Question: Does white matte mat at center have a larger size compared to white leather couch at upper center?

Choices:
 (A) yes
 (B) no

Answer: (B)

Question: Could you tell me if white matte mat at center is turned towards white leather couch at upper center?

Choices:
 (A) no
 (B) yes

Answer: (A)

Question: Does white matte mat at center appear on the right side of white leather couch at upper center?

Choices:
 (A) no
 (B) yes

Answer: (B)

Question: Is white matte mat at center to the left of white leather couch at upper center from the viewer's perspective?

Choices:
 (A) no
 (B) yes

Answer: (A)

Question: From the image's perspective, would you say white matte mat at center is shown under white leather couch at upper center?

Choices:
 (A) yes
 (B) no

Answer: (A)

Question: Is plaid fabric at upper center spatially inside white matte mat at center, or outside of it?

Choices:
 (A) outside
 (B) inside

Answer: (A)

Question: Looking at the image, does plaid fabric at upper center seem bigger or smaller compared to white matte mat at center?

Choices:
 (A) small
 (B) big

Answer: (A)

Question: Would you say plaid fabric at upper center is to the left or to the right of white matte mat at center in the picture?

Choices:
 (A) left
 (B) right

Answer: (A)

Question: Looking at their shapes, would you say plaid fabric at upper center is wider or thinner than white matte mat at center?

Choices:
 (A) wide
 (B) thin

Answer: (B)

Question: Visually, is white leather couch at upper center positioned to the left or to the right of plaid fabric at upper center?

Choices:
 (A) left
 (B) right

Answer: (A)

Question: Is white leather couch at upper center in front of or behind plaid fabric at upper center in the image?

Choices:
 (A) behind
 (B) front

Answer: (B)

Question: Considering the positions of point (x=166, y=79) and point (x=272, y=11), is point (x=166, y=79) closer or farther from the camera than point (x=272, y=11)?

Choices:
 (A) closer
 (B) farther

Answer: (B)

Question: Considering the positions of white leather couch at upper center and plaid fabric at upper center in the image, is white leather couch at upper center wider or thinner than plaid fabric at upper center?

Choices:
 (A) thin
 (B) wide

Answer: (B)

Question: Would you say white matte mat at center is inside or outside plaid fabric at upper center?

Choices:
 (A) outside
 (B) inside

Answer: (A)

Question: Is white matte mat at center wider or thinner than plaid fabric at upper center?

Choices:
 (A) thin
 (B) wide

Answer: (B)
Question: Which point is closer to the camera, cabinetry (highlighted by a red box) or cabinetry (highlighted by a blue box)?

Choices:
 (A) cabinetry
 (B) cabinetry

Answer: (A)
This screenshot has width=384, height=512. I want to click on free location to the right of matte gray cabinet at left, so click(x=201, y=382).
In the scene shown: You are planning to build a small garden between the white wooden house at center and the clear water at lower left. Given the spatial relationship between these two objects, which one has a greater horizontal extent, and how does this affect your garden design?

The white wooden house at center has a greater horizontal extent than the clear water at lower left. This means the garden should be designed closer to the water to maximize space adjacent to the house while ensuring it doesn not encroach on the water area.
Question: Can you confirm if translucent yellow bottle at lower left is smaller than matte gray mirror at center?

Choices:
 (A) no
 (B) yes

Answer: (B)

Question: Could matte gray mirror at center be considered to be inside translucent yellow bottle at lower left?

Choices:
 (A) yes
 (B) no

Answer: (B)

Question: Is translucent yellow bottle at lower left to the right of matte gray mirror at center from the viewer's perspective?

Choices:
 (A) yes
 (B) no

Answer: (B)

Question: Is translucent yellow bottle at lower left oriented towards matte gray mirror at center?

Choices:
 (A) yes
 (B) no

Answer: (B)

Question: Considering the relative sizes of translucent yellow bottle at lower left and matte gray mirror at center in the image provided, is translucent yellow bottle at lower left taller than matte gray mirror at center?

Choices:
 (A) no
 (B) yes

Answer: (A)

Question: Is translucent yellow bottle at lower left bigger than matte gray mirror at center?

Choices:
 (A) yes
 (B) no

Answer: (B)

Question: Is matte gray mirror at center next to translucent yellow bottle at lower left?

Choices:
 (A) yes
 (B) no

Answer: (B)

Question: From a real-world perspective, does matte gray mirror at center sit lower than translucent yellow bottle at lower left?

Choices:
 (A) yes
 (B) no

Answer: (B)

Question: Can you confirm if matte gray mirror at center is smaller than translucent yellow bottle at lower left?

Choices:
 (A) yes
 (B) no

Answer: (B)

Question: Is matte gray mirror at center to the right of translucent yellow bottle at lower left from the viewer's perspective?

:::::

Stated task: Extract every line of the entries above that contains the word "clear".

Correct output:
In the scene shown: You are planning to build a small garden between the white wooden house at center and the clear water at lower left. Given the spatial relationship between these two objects, which one has a greater horizontal extent, and how does this affect your garden design?
The white wooden house at center has a greater horizontal extent than the clear water at lower left. This means the garden should be designed closer to the water to maximize space adjacent to the house while ensuring it doesn not encroach on the water area.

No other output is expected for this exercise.